• _WHAT YOU HAVE TO DO_:
Reproduce without any pictures the lines from the one that contains "none -> grey tile D2:E4 level 1" through the end of the records, exactly as written.

[Opening EXCERPTED DATA section]

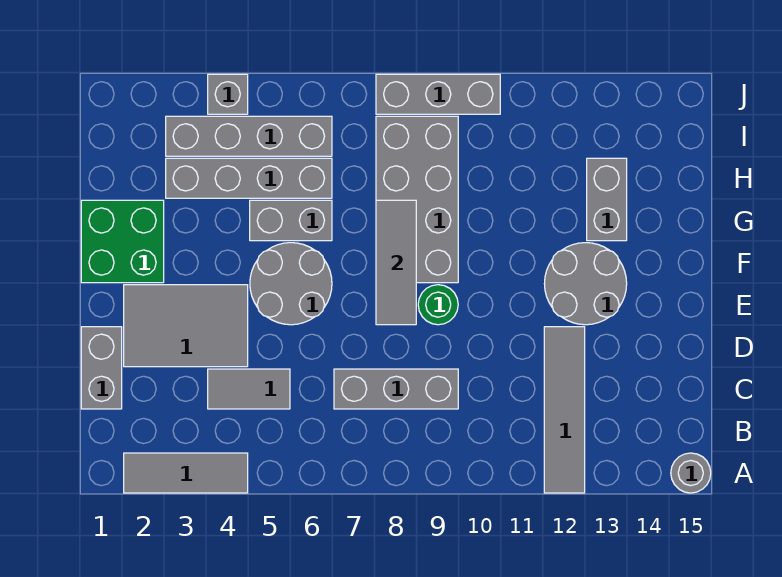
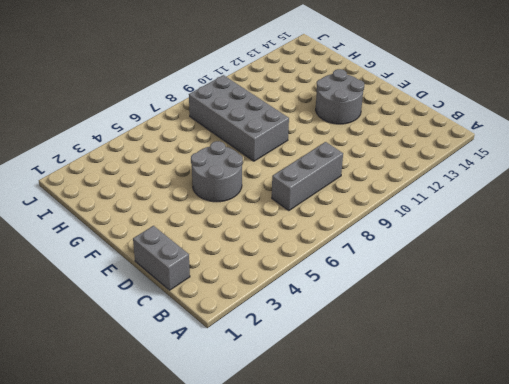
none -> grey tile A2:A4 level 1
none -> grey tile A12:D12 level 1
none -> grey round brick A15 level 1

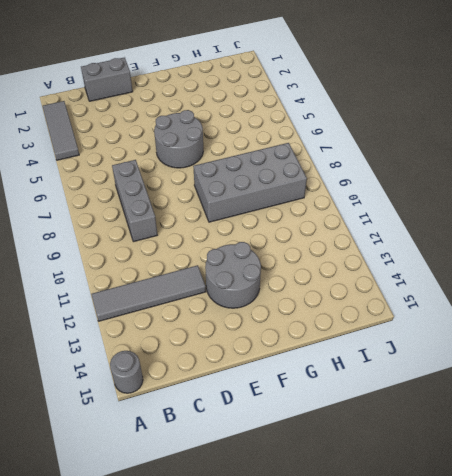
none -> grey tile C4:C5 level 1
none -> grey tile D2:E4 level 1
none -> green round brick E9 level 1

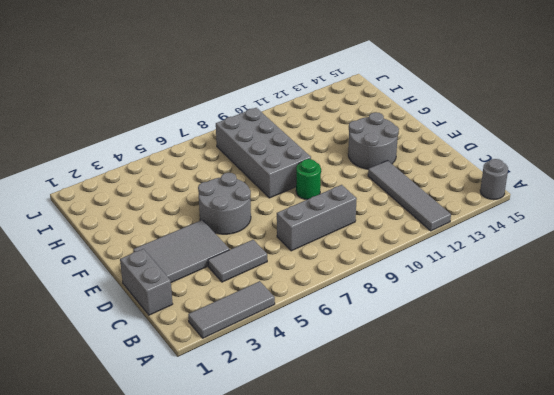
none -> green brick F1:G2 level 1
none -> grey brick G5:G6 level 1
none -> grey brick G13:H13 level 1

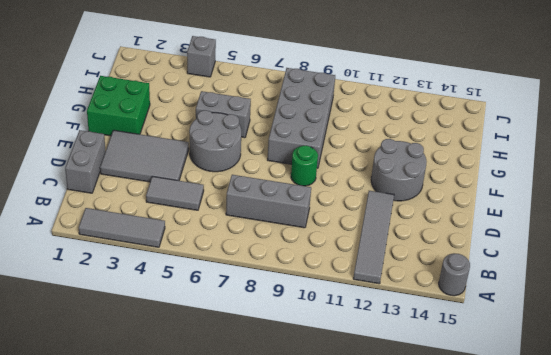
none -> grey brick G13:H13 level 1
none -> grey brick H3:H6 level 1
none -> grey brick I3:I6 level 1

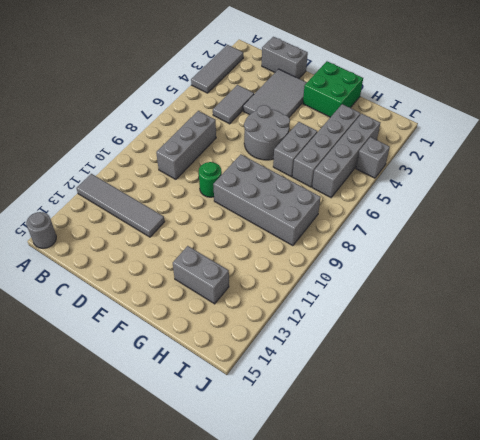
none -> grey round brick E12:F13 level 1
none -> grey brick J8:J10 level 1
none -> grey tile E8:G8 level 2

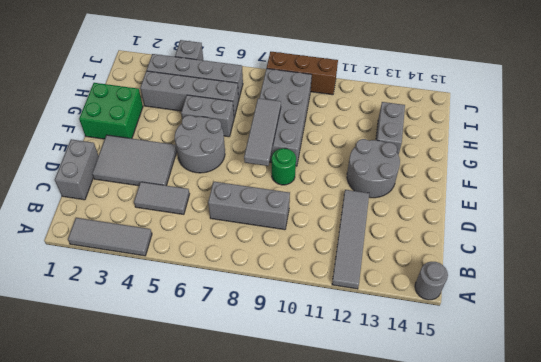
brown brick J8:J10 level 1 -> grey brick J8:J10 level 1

[Closing EXCERPTED DATA section]

• _WRITTEN SOLUTION_:
none -> grey tile D2:E4 level 1
none -> green round brick E9 level 1

none -> green brick F1:G2 level 1
none -> grey brick G5:G6 level 1
none -> grey brick G13:H13 level 1

none -> grey brick G13:H13 level 1
none -> grey brick H3:H6 level 1
none -> grey brick I3:I6 level 1

none -> grey round brick E12:F13 level 1
none -> grey brick J8:J10 level 1
none -> grey tile E8:G8 level 2

brown brick J8:J10 level 1 -> grey brick J8:J10 level 1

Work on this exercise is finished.